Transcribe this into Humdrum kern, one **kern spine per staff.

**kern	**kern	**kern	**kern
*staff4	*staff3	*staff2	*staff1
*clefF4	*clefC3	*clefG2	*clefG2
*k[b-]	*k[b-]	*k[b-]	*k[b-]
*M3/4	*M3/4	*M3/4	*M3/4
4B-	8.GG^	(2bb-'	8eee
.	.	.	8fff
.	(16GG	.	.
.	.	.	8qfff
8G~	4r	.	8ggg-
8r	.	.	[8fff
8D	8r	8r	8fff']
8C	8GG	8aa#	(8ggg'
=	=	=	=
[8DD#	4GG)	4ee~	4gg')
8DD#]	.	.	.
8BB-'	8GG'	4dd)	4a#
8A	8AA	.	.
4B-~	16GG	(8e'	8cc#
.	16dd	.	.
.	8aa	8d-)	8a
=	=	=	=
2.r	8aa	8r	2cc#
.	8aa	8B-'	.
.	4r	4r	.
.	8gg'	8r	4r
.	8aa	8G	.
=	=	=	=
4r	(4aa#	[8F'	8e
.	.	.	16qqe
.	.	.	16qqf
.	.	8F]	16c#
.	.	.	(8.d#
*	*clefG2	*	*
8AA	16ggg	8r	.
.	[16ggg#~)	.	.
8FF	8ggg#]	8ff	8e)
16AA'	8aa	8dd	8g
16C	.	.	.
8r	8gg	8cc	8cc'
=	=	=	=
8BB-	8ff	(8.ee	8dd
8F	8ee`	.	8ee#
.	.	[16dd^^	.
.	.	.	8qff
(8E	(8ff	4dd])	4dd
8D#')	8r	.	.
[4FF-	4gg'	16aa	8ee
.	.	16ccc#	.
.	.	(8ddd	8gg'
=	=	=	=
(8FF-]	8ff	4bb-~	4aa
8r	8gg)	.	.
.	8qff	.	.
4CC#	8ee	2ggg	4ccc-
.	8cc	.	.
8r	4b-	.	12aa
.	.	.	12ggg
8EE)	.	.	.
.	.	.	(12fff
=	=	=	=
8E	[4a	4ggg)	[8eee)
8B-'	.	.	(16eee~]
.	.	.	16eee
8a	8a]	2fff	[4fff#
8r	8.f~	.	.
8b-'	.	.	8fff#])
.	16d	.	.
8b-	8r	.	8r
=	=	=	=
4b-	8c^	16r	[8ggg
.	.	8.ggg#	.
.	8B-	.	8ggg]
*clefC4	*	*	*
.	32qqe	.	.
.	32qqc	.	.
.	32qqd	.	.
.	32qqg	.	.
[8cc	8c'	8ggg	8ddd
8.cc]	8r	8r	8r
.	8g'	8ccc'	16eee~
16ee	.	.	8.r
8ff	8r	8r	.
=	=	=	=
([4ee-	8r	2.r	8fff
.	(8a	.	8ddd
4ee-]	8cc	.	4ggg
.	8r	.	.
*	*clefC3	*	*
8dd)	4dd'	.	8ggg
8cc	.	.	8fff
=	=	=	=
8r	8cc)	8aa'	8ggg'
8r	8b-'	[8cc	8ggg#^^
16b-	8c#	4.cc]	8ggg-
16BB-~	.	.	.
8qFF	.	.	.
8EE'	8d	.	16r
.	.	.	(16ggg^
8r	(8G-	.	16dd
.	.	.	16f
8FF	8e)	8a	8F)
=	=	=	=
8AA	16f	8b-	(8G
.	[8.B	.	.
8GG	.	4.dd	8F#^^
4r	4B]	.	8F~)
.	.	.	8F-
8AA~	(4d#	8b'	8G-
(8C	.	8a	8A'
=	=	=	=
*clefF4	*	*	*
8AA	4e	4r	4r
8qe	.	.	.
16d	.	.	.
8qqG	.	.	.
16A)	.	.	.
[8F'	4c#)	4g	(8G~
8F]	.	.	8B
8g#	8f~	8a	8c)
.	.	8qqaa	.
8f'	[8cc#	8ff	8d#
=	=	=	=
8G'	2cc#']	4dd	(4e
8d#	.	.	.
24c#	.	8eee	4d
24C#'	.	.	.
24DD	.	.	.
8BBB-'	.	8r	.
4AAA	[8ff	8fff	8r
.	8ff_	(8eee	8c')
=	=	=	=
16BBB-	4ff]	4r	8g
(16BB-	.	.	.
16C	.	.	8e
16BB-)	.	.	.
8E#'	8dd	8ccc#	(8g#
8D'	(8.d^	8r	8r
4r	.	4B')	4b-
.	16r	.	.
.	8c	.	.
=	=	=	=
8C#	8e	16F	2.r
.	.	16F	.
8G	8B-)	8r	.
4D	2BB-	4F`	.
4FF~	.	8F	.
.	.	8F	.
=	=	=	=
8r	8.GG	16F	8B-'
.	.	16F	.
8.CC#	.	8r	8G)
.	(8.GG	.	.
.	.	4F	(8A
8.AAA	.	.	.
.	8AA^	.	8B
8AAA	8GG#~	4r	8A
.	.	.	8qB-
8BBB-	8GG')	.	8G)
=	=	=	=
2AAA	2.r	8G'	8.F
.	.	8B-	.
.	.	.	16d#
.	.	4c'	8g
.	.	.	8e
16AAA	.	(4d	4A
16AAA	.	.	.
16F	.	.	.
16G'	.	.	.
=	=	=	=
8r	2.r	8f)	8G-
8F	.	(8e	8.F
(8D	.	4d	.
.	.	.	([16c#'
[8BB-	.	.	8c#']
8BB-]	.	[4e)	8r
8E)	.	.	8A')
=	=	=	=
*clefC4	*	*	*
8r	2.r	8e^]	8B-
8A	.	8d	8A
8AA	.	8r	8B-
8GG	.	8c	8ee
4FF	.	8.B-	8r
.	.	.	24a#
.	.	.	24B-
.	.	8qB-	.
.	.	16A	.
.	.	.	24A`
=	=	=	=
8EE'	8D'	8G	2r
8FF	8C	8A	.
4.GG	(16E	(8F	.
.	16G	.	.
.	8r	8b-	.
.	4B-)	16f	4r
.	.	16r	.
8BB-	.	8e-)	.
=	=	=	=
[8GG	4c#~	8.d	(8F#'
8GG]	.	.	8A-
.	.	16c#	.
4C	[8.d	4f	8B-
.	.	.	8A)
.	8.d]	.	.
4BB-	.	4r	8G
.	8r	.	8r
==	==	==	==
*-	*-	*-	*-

┄┄┄┄┄┄┄┄┄┄┄┄┄┄┄┄┄┄┄┄

_Exercise_: Count the lines of the records that contain the string "kern", with case counting, and give only the number.

_Solution to the exercise_: 2